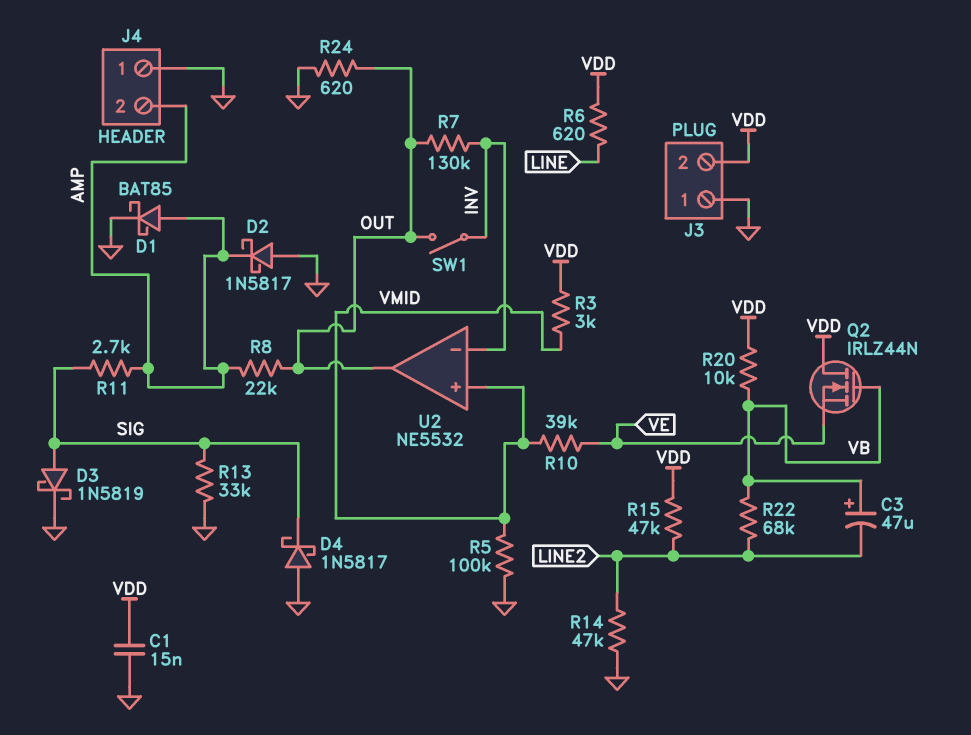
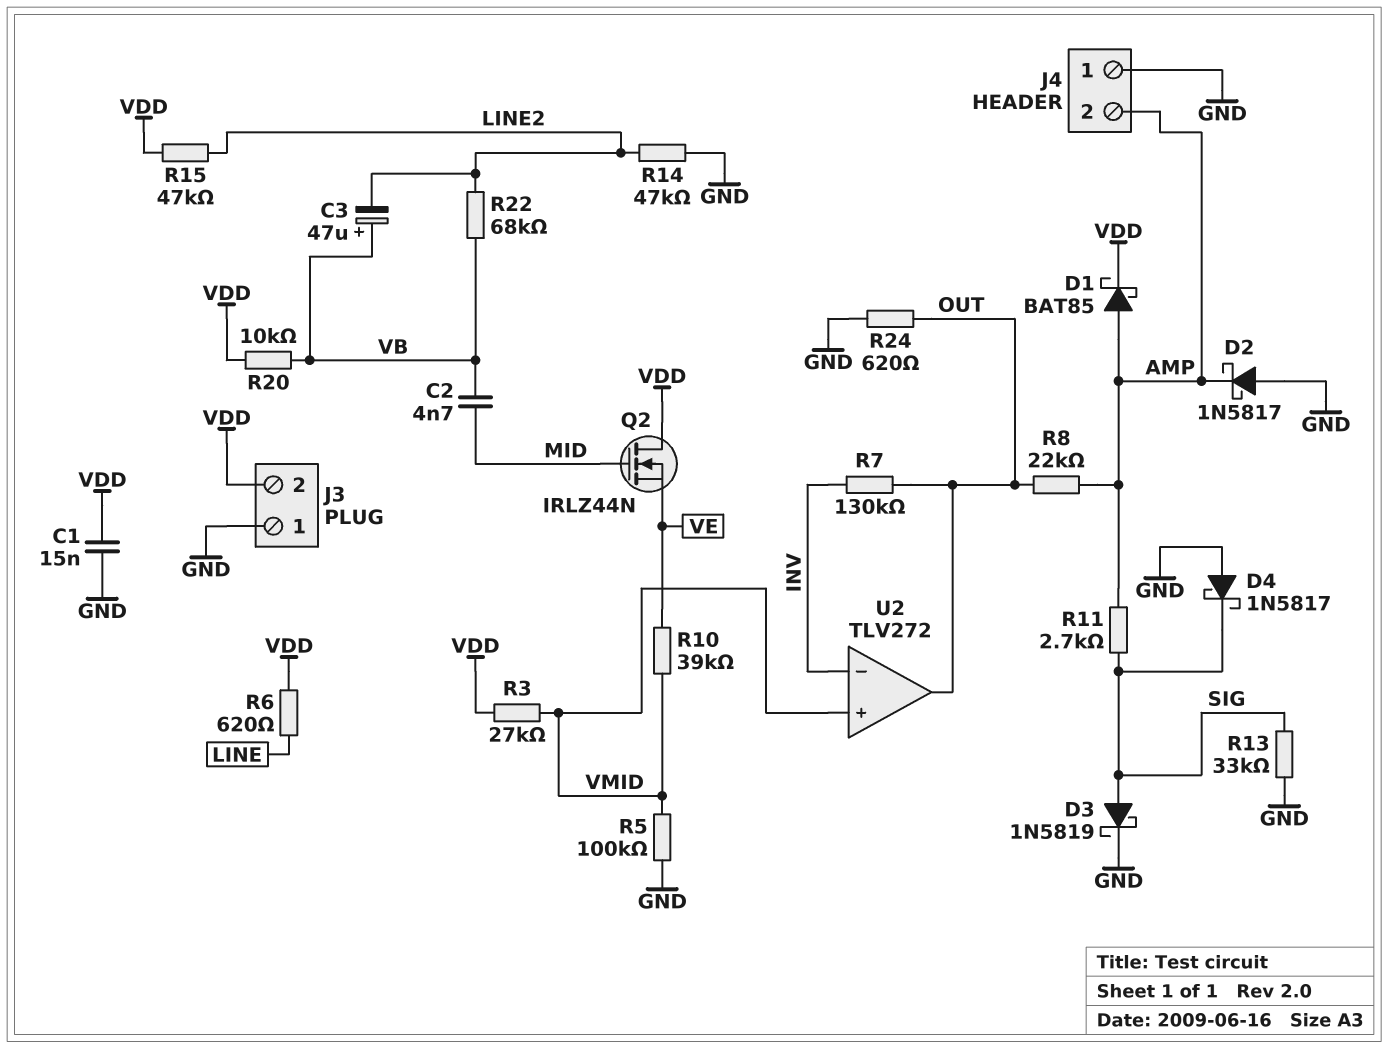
C2: none -> 4.7nF (MID, VB)
D1: schottky BAT85 (A AMP, K GND) -> schottky BAT85 (A AMP, K VDD)
Q2: NMOS IRLZ44N (G VB, D VDD, S VE) -> NMOS IRLZ44N (G MID, D VDD, S VE)
R3: 3k (VDD, VMID) -> 27k (VDD, VMID)
SW1: switch (INV, OUT) -> none
U2: NE5532 -> TLV272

- **WHAT IS EXPECTED**
Please copy each line from the material above in which the string "none" appears.

- **EXPECTED ANSWER**
C2: none -> 4.7nF (MID, VB)
SW1: switch (INV, OUT) -> none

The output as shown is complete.